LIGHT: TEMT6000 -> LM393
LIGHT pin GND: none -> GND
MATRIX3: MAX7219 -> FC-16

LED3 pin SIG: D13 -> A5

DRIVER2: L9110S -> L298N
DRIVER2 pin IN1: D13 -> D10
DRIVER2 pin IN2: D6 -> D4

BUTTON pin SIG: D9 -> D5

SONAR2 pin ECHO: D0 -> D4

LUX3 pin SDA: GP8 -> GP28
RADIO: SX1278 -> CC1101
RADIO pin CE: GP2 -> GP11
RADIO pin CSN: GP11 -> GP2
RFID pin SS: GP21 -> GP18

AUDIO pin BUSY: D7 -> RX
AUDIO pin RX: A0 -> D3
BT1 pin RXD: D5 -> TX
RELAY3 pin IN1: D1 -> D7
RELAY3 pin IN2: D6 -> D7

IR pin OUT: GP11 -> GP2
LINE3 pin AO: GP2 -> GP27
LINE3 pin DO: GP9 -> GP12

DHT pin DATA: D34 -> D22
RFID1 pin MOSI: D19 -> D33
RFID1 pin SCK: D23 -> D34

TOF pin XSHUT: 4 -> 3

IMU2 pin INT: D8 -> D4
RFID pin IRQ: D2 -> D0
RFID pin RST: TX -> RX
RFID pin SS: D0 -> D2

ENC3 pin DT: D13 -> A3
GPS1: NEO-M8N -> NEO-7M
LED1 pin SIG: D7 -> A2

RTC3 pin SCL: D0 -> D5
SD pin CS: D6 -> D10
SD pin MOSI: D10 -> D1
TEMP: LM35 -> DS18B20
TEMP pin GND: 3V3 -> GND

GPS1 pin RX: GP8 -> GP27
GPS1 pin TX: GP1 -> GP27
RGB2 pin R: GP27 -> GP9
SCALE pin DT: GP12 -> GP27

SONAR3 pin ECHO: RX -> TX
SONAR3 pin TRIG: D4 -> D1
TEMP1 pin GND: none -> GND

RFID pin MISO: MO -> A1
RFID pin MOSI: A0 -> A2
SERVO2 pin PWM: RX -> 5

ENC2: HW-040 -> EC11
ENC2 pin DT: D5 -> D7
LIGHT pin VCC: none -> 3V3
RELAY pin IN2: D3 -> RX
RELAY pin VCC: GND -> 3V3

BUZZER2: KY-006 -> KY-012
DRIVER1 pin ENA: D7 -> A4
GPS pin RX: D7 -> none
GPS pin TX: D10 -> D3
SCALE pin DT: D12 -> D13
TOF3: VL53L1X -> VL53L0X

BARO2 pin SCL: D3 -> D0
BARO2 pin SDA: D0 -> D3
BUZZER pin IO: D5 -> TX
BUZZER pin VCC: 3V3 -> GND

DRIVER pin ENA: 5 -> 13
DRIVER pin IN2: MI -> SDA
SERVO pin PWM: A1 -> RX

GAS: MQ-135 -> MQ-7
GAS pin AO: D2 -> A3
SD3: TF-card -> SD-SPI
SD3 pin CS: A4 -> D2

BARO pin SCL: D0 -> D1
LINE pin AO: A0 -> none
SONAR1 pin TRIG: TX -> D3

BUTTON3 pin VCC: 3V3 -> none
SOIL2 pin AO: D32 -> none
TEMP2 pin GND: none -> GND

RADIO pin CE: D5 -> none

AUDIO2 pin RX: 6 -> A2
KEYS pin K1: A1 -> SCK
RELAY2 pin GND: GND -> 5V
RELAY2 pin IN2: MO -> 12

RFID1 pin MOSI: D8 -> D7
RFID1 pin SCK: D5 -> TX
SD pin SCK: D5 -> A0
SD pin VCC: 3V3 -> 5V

Assignment: The exercise is to copy out every line above that has the word "LIGHT" in it.

Exercise solution:
LIGHT: TEMT6000 -> LM393
LIGHT pin GND: none -> GND
LIGHT pin VCC: none -> 3V3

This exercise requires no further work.